- **Problem statement**
Once the line with "brown shoe: 7 -> 5" is found in the entries below, print it and each following line exactly, stopping after the line with "turquoise ball: 4 -> 1"; print nothing else.

- **Provided records**
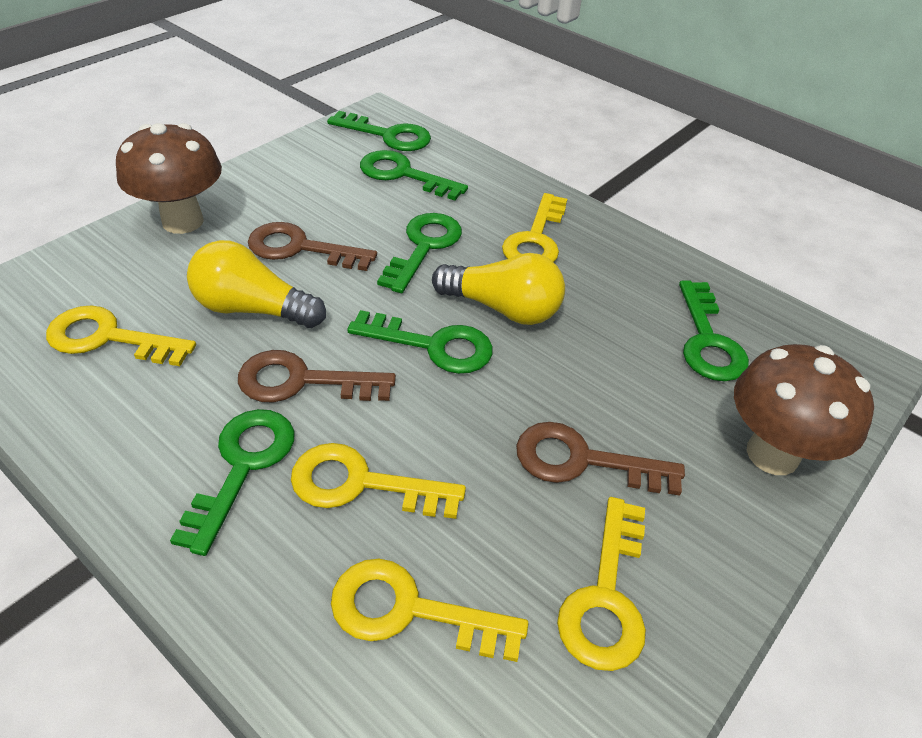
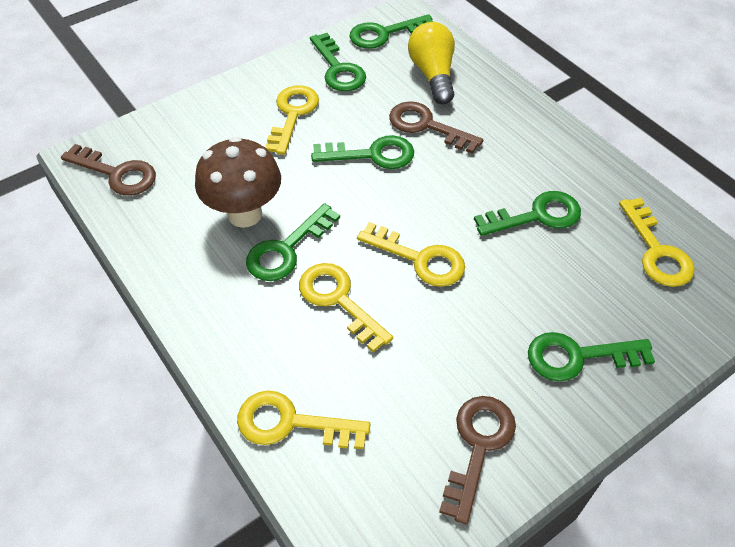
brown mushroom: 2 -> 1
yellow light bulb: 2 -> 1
==
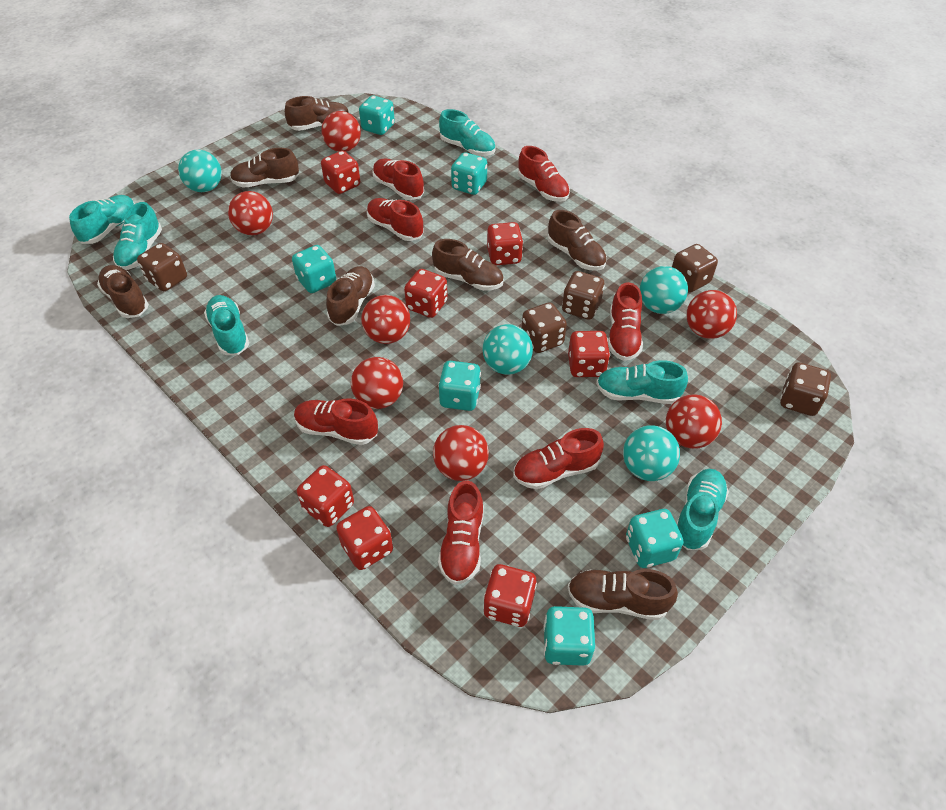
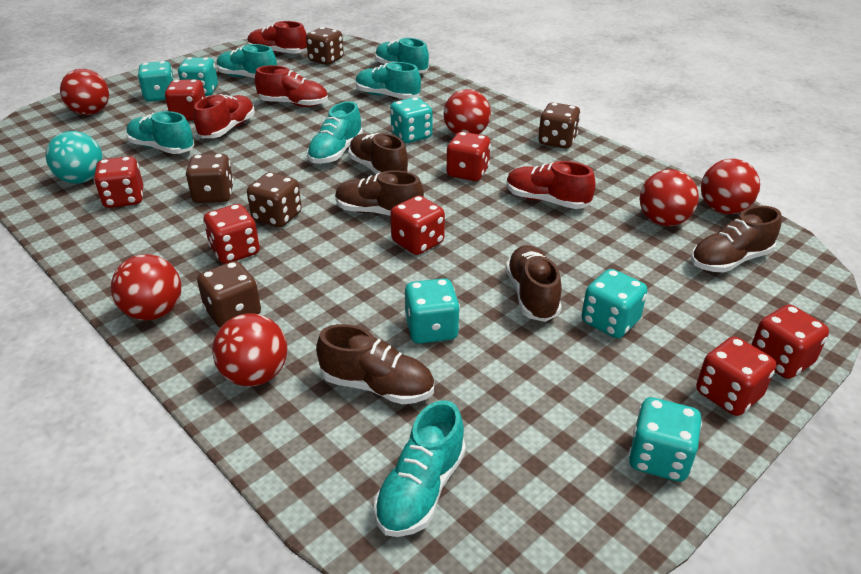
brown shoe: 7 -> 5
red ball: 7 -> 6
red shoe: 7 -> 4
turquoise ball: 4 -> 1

- **Answer to the problem**
brown shoe: 7 -> 5
red ball: 7 -> 6
red shoe: 7 -> 4
turquoise ball: 4 -> 1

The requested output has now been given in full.